**** SUPPLIED INFORMATION ****
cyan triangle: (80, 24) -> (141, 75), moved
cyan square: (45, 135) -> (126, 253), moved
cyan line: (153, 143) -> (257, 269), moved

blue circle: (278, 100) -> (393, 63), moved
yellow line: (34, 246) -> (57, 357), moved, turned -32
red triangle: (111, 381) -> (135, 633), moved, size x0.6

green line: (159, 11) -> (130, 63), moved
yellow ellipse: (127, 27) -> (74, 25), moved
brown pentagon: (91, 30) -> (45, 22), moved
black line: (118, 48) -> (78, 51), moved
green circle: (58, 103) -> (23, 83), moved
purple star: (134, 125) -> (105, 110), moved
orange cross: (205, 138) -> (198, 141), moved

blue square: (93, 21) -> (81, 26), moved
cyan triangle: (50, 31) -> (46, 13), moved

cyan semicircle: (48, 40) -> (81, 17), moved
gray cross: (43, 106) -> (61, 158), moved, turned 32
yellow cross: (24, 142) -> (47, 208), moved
****
**** SUPPLIED INFORMATION ****
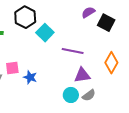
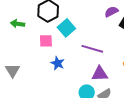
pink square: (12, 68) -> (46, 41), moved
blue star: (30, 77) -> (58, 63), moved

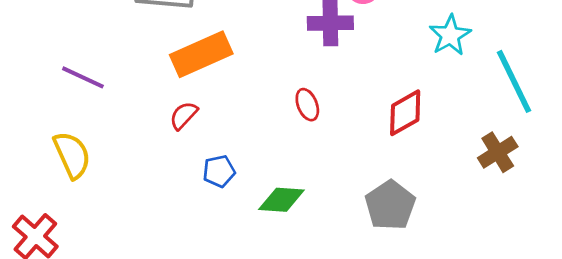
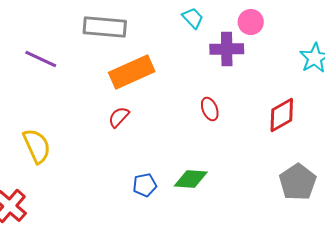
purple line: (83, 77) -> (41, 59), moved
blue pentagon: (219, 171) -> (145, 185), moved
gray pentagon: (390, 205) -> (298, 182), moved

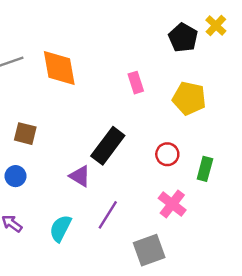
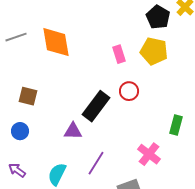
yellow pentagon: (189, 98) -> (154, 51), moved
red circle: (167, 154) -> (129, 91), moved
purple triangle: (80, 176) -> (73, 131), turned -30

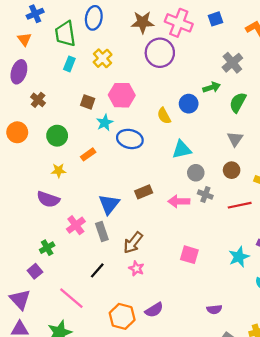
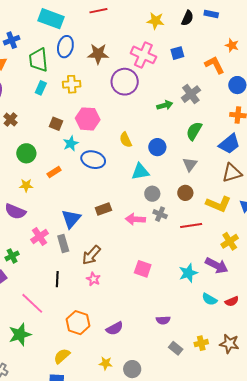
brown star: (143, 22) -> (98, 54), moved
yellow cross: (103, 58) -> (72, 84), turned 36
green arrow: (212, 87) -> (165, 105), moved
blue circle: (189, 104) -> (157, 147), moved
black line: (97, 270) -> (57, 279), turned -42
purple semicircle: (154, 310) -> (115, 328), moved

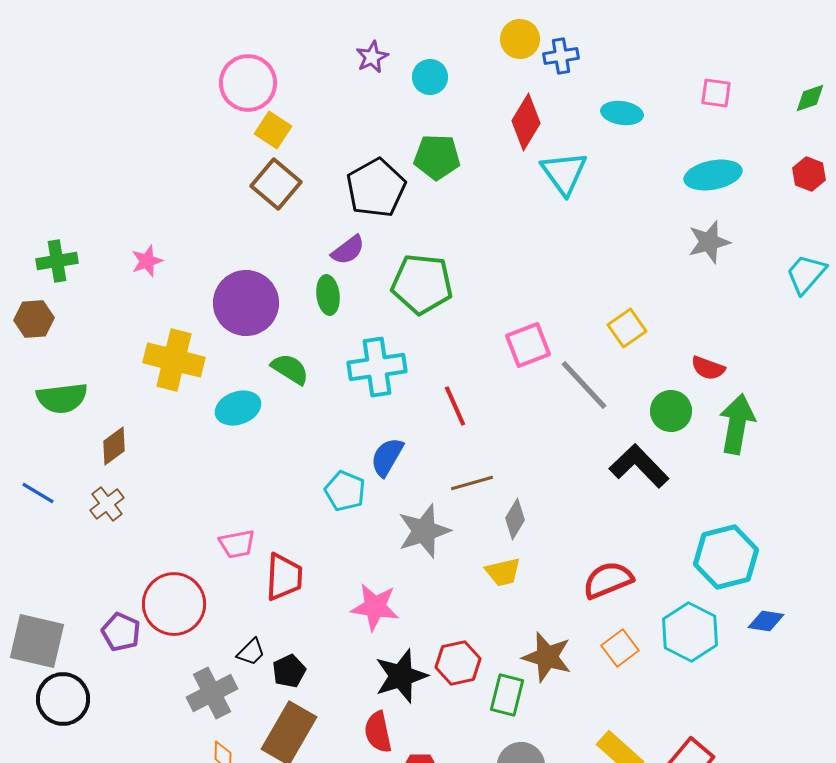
****
| WORK INSTRUCTIONS |
Above are records; repeat only the lines starting at the line with "black line: (118, 48) -> (78, 51), moved" and ending at the line with "yellow cross: (24, 142) -> (47, 208), moved", exactly as they appear, both included.

| RESULT OF THE TASK |
black line: (118, 48) -> (78, 51), moved
green circle: (58, 103) -> (23, 83), moved
purple star: (134, 125) -> (105, 110), moved
orange cross: (205, 138) -> (198, 141), moved

blue square: (93, 21) -> (81, 26), moved
cyan triangle: (50, 31) -> (46, 13), moved

cyan semicircle: (48, 40) -> (81, 17), moved
gray cross: (43, 106) -> (61, 158), moved, turned 32
yellow cross: (24, 142) -> (47, 208), moved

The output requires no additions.